- **What to work on**
Write out the data below exactly, beginning with the first line and ending once the line that has "(517, 429) = (694, 322): brown" is written.

[Data extracted from a collection]
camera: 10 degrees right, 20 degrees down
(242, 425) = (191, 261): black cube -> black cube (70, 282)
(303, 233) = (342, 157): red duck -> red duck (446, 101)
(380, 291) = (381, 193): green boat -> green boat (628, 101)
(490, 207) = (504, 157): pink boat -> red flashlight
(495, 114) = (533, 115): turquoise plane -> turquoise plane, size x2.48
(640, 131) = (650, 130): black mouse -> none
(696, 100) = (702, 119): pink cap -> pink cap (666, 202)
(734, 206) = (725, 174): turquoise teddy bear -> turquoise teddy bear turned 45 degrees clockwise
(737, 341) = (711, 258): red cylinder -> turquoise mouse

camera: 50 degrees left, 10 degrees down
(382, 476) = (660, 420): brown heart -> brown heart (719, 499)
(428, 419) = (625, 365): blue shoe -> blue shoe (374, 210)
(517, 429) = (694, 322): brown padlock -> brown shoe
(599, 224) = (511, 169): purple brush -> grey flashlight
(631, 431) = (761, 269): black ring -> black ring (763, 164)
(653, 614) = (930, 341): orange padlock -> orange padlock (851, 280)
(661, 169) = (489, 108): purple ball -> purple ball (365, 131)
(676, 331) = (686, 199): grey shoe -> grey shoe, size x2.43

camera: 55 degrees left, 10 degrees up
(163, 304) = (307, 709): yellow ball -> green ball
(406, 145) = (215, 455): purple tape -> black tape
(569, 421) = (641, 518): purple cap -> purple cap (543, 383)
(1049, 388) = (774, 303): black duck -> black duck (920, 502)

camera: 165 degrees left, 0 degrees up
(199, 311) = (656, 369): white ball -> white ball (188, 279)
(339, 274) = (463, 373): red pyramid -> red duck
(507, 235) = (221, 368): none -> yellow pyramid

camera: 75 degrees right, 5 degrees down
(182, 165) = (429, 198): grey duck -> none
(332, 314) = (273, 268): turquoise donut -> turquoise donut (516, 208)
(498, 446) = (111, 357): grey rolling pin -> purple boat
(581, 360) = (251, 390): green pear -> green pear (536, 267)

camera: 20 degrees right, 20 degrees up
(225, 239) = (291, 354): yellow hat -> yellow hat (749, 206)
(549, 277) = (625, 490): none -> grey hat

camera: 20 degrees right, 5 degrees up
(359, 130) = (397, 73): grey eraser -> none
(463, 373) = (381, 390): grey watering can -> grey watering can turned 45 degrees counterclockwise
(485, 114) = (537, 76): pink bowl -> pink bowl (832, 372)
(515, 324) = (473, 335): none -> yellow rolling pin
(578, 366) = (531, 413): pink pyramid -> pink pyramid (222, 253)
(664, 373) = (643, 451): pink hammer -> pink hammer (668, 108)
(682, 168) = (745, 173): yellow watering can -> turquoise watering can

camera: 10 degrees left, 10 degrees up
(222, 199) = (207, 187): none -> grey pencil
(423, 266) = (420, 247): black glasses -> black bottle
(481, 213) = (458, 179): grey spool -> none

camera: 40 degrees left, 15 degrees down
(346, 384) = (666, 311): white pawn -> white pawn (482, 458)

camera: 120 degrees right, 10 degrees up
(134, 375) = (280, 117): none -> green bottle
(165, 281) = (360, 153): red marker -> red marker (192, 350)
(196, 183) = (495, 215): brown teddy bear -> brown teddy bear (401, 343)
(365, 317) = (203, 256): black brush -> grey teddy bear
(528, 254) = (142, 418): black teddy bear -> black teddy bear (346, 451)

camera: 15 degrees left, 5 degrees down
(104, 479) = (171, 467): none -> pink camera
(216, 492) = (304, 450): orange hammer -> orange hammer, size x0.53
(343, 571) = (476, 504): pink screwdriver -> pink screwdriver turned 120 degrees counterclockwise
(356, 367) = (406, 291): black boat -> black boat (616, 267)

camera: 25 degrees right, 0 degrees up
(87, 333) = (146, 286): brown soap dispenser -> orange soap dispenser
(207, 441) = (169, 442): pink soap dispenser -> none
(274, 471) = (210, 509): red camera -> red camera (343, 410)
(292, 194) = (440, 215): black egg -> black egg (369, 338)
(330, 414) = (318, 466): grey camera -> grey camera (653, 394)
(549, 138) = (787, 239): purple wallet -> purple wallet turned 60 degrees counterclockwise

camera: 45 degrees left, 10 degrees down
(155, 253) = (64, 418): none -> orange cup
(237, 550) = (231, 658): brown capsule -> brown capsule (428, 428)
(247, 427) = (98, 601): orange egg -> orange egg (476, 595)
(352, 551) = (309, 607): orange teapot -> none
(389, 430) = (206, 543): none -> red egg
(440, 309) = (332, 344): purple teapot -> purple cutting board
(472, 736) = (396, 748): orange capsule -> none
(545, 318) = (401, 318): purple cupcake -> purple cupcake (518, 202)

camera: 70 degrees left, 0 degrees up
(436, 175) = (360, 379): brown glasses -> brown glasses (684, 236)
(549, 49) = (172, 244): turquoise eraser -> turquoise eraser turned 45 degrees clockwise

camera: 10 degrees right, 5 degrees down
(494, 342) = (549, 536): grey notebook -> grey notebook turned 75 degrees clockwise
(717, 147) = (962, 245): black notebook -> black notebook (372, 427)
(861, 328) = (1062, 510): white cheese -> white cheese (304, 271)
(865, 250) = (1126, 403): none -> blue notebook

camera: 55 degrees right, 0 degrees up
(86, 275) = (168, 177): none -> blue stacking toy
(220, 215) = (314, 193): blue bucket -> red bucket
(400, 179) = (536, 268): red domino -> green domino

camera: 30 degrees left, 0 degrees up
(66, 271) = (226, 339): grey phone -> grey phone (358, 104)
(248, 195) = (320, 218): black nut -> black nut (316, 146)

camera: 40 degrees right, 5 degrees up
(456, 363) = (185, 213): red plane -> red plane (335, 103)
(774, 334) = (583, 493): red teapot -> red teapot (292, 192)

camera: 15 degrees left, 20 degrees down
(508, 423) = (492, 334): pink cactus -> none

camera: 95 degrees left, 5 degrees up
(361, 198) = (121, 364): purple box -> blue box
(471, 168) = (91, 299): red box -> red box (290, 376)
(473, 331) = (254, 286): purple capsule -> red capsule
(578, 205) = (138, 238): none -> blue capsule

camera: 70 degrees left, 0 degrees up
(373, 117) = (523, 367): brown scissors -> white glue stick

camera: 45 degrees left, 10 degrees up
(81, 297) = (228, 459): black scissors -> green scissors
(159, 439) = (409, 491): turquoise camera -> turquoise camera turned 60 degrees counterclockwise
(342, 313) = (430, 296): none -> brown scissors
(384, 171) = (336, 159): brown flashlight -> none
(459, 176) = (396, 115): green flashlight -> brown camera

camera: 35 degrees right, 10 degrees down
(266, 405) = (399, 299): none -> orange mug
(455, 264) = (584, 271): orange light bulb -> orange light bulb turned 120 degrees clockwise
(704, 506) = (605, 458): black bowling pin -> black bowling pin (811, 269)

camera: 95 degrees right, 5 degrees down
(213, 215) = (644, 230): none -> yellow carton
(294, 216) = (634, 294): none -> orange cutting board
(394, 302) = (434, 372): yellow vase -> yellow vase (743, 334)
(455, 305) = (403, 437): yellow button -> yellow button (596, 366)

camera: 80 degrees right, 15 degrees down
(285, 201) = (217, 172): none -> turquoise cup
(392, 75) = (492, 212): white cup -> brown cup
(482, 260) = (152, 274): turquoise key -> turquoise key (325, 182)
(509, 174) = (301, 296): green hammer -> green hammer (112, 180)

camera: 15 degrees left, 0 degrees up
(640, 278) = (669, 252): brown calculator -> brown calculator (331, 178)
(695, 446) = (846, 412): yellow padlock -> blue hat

- **Answer section**
camera: 10 degrees right, 20 degrees down
(242, 425) = (191, 261): black cube -> black cube (70, 282)
(303, 233) = (342, 157): red duck -> red duck (446, 101)
(380, 291) = (381, 193): green boat -> green boat (628, 101)
(490, 207) = (504, 157): pink boat -> red flashlight
(495, 114) = (533, 115): turquoise plane -> turquoise plane, size x2.48
(640, 131) = (650, 130): black mouse -> none
(696, 100) = (702, 119): pink cap -> pink cap (666, 202)
(734, 206) = (725, 174): turquoise teddy bear -> turquoise teddy bear turned 45 degrees clockwise
(737, 341) = (711, 258): red cylinder -> turquoise mouse

camera: 50 degrees left, 10 degrees down
(382, 476) = (660, 420): brown heart -> brown heart (719, 499)
(428, 419) = (625, 365): blue shoe -> blue shoe (374, 210)
(517, 429) = (694, 322): brown padlock -> brown shoe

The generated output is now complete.